What the task asks –
In the data below, find the line containing "grey nut: 5 -> 6", then set down that line and every later line up to and including the line containing "black ring: 7 -> 5", exactly.

Object transformation records:
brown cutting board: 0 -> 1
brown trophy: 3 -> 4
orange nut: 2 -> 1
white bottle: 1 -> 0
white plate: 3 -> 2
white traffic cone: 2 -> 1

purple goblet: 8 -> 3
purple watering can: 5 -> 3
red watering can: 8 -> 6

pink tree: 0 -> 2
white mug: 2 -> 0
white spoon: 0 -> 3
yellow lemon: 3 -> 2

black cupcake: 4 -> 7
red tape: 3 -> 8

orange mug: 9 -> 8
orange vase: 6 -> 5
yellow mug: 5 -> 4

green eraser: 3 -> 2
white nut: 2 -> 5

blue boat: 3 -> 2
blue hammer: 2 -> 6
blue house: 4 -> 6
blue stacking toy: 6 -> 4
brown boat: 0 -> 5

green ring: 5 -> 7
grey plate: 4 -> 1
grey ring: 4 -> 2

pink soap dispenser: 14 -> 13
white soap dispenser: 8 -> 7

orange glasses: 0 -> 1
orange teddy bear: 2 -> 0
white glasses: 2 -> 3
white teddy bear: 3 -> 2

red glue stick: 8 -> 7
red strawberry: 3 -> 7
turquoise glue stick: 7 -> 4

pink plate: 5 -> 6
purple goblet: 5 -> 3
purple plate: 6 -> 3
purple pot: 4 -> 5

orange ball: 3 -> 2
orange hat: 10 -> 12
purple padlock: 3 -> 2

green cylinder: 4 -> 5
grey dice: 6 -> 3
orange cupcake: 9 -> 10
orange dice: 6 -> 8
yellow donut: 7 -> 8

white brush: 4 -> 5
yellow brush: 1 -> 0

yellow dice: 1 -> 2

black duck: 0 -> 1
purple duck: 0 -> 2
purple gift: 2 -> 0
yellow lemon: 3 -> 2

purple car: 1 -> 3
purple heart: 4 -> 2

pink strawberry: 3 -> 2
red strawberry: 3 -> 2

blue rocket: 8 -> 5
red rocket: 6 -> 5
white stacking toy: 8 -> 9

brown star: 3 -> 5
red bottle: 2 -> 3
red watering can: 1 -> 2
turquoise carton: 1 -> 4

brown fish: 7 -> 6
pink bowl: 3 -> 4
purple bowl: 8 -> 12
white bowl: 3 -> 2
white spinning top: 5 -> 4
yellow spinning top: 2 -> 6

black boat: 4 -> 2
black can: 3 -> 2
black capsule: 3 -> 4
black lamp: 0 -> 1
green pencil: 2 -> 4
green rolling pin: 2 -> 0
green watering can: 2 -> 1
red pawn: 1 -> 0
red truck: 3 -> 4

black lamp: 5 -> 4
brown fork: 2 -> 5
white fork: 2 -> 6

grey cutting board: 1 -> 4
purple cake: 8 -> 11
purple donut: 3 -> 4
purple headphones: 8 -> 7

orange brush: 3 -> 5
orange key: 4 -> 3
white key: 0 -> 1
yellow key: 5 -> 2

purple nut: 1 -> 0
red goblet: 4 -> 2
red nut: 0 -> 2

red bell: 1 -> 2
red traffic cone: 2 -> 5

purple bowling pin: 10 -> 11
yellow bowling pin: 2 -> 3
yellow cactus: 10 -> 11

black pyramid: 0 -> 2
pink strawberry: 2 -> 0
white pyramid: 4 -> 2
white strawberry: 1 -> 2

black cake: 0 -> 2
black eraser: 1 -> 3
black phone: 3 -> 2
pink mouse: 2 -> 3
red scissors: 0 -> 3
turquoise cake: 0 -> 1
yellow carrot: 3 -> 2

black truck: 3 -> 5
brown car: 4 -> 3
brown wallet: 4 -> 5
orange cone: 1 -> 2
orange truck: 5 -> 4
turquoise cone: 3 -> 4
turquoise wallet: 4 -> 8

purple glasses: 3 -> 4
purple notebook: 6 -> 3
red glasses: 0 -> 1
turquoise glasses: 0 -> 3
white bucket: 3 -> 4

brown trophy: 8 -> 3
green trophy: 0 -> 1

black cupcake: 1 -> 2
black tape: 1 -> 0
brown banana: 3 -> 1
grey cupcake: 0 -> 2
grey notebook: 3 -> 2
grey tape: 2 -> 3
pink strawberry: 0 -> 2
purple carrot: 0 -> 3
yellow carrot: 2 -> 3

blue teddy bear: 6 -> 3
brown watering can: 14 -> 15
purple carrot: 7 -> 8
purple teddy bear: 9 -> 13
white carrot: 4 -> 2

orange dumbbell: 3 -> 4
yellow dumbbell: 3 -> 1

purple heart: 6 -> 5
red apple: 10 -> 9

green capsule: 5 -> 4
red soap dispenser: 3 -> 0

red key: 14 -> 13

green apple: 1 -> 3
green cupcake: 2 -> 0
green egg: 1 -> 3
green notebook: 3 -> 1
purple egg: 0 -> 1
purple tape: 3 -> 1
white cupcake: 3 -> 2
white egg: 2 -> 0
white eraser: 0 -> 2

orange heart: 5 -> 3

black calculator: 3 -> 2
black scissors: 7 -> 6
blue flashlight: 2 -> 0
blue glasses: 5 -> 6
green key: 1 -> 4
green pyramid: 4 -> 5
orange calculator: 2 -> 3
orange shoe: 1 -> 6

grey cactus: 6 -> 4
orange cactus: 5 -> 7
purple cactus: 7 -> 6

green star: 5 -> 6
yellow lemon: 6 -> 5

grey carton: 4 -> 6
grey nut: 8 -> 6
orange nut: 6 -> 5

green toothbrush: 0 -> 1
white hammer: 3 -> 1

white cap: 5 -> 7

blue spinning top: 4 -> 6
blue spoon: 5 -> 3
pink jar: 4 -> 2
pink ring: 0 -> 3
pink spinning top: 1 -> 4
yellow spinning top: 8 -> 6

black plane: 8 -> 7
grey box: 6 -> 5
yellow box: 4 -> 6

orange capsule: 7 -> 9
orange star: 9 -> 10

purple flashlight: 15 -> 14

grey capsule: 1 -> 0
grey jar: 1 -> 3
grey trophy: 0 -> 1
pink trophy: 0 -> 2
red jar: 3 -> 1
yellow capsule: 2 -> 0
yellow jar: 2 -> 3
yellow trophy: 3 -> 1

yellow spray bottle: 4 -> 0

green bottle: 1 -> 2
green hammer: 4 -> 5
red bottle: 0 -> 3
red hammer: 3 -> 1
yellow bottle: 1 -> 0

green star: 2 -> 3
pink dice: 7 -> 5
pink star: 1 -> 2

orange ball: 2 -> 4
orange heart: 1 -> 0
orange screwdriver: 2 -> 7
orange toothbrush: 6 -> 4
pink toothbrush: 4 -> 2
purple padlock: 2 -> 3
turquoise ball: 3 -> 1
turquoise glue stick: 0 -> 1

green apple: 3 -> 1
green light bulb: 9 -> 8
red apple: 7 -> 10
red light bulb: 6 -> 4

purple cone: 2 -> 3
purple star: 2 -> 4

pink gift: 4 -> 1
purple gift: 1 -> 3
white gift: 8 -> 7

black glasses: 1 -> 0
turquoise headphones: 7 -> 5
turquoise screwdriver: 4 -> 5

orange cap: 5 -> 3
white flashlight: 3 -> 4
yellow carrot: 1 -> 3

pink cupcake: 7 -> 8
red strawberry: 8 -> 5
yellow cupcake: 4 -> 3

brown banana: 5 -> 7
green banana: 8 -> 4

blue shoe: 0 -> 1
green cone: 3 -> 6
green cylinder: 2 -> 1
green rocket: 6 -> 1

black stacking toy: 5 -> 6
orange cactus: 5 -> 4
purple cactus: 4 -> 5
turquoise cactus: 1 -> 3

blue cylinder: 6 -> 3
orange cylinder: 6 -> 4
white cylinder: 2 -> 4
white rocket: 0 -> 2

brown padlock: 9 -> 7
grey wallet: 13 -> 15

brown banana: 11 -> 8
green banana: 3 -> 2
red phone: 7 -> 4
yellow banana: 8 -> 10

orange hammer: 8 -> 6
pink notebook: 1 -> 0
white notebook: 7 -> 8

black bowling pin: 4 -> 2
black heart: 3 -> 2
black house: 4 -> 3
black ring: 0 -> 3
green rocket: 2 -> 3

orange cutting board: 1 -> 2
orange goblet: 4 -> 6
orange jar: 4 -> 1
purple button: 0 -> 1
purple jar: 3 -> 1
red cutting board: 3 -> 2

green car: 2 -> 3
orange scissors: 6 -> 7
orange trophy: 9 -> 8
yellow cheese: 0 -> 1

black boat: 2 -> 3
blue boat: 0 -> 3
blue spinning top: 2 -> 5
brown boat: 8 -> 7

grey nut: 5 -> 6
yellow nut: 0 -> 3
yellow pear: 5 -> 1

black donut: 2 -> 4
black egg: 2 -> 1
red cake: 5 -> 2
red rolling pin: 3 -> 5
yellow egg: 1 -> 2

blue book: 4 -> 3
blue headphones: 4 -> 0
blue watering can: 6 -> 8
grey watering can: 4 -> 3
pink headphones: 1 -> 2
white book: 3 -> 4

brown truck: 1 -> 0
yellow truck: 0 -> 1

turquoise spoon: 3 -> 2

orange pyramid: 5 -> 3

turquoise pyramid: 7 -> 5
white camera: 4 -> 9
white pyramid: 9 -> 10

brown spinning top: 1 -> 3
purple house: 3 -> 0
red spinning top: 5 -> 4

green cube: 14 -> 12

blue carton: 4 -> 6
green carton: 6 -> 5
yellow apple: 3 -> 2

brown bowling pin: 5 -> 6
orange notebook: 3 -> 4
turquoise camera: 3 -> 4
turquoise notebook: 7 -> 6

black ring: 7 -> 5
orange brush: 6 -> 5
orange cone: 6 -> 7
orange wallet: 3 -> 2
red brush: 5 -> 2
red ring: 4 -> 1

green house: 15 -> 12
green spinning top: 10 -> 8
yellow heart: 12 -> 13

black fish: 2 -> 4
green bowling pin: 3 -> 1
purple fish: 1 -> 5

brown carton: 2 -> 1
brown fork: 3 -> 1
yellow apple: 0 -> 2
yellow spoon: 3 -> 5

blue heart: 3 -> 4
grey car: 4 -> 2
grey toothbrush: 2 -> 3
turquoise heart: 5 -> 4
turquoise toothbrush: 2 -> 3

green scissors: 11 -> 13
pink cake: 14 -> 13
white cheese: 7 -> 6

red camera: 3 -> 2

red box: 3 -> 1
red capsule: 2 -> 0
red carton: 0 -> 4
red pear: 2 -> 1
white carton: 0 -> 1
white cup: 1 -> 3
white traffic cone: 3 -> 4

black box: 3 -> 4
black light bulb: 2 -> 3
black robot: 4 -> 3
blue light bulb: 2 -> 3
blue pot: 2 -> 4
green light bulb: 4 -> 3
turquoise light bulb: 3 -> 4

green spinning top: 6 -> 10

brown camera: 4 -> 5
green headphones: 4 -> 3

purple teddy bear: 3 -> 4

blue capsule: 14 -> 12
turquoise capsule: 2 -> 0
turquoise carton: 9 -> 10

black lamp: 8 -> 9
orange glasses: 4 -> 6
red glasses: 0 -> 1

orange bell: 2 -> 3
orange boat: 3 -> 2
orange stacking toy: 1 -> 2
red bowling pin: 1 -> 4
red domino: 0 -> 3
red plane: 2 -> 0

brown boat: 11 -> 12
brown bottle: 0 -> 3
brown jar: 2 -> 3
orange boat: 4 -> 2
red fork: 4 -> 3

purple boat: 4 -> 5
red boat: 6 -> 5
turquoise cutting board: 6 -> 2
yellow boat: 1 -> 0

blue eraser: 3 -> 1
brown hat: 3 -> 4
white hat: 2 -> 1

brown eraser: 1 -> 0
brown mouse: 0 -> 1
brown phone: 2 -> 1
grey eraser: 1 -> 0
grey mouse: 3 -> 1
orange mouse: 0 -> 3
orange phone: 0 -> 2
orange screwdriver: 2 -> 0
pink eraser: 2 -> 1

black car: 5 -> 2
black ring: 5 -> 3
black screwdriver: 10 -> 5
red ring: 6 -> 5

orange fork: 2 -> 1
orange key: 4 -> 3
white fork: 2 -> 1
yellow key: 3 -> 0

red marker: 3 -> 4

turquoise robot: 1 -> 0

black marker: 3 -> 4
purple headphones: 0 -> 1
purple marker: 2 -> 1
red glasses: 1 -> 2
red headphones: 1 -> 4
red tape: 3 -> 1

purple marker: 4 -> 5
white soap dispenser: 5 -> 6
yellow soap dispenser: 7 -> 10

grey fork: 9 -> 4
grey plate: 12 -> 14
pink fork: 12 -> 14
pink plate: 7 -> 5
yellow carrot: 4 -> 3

Final answer –
grey nut: 5 -> 6
yellow nut: 0 -> 3
yellow pear: 5 -> 1

black donut: 2 -> 4
black egg: 2 -> 1
red cake: 5 -> 2
red rolling pin: 3 -> 5
yellow egg: 1 -> 2

blue book: 4 -> 3
blue headphones: 4 -> 0
blue watering can: 6 -> 8
grey watering can: 4 -> 3
pink headphones: 1 -> 2
white book: 3 -> 4

brown truck: 1 -> 0
yellow truck: 0 -> 1

turquoise spoon: 3 -> 2

orange pyramid: 5 -> 3

turquoise pyramid: 7 -> 5
white camera: 4 -> 9
white pyramid: 9 -> 10

brown spinning top: 1 -> 3
purple house: 3 -> 0
red spinning top: 5 -> 4

green cube: 14 -> 12

blue carton: 4 -> 6
green carton: 6 -> 5
yellow apple: 3 -> 2

brown bowling pin: 5 -> 6
orange notebook: 3 -> 4
turquoise camera: 3 -> 4
turquoise notebook: 7 -> 6

black ring: 7 -> 5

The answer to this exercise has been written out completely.